◆ **Data to use**:
-*-

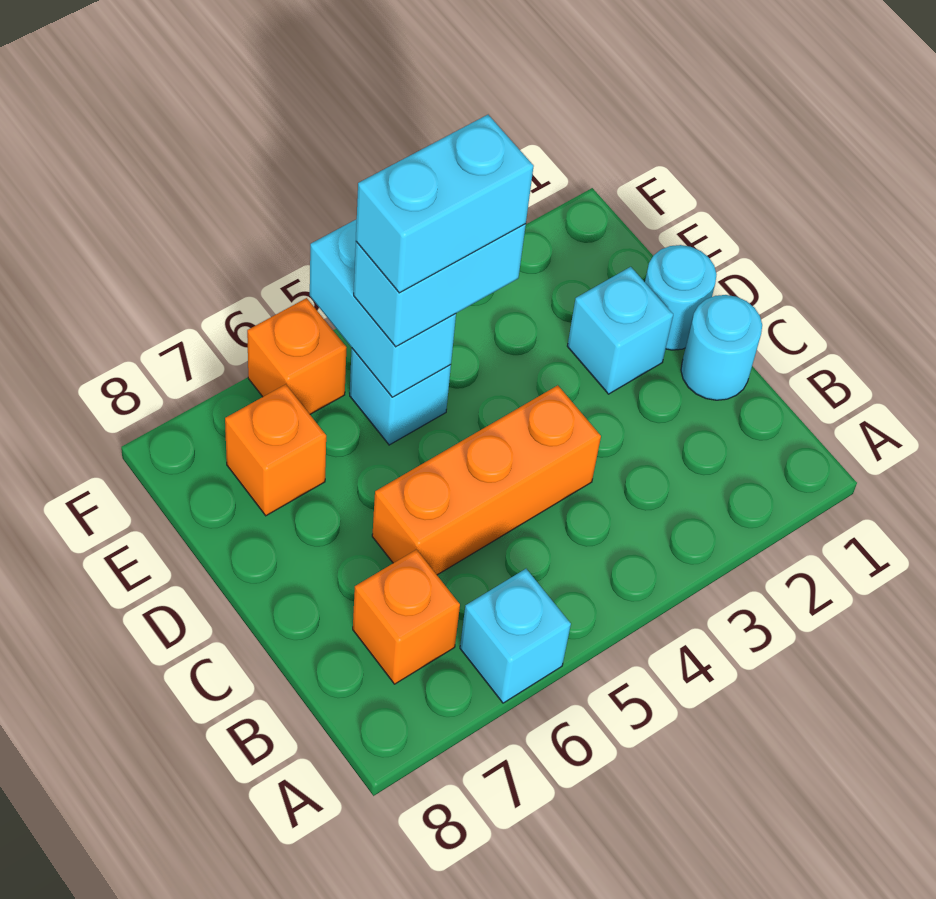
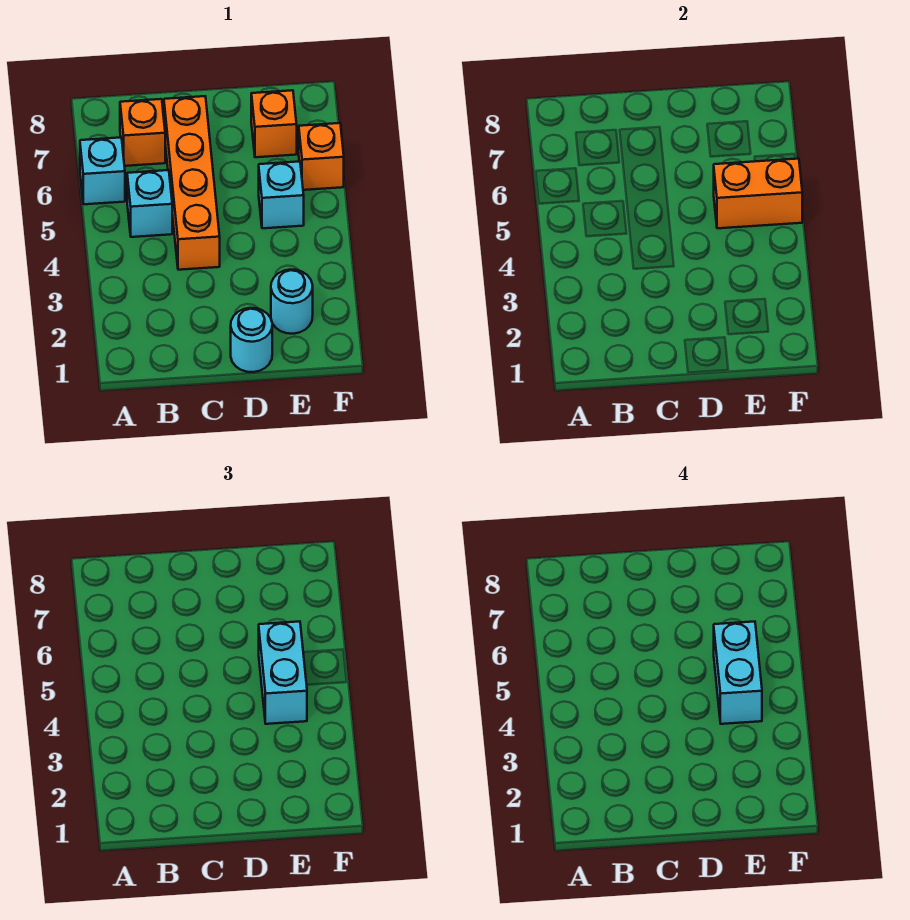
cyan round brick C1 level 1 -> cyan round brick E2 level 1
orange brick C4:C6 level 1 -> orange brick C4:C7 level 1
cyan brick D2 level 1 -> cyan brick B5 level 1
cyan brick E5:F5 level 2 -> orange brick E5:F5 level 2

-*-

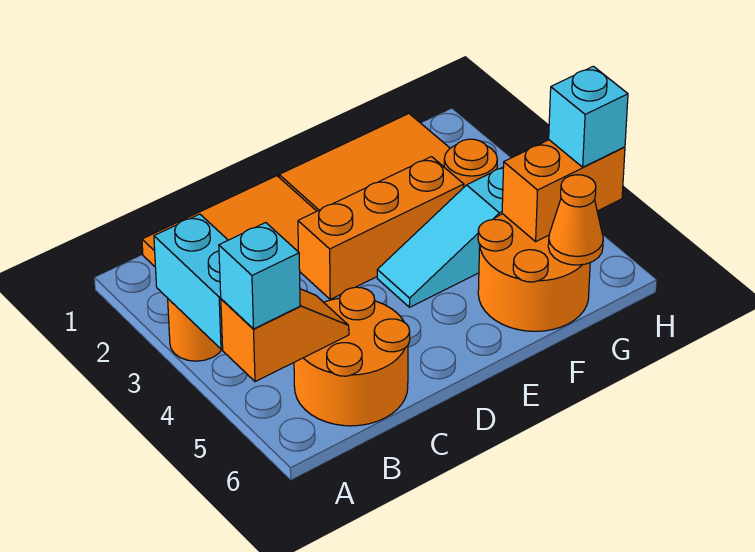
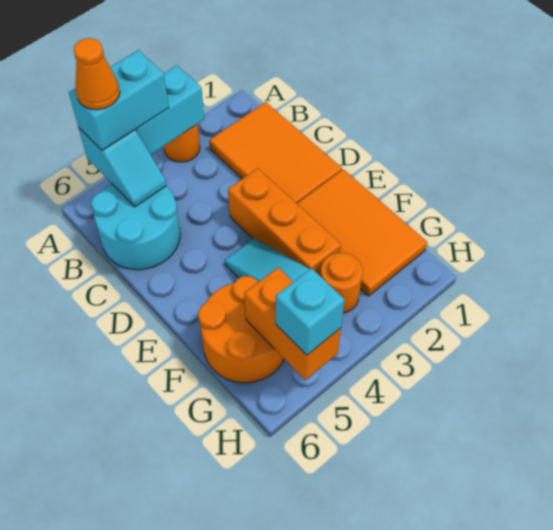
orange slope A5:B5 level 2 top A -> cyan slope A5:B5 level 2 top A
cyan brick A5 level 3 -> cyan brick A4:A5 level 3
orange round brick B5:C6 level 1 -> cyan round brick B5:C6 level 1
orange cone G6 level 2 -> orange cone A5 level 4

-*-

◆ **Goal of the exercise**: Your answer should be the lines of the listing above between the line holding "orange slope A5:B5" and the line holding "orange cone G6", inclusive, restated word for word and alone.

◆ **Task answer**:
orange slope A5:B5 level 2 top A -> cyan slope A5:B5 level 2 top A
cyan brick A5 level 3 -> cyan brick A4:A5 level 3
orange round brick B5:C6 level 1 -> cyan round brick B5:C6 level 1
orange cone G6 level 2 -> orange cone A5 level 4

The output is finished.